To-do item: Your answer should repeat every line of the records below in which the word "teapot" appears.

Source data section start

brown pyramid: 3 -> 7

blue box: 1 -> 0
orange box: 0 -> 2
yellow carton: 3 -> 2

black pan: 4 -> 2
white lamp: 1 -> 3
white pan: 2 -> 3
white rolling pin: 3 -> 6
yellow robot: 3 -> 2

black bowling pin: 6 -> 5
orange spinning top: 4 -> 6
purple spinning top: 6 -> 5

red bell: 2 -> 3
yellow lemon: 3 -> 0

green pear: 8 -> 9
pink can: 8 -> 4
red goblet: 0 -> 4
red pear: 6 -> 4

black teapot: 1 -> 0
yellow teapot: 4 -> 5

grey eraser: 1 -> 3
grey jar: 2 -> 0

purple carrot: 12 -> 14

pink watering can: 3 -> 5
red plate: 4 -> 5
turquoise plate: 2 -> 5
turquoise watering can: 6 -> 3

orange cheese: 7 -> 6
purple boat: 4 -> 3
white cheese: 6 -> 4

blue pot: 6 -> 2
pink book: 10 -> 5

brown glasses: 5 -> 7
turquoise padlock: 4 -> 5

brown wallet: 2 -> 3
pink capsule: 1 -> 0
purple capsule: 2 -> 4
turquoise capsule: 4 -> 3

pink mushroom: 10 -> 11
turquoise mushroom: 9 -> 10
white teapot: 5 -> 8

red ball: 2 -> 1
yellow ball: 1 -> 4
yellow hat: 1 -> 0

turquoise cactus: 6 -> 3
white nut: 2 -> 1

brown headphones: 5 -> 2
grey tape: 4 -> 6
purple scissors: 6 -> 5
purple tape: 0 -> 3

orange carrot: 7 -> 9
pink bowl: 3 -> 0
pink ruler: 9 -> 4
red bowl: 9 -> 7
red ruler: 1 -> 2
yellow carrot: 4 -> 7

Source data section end

Written solution:
black teapot: 1 -> 0
yellow teapot: 4 -> 5
white teapot: 5 -> 8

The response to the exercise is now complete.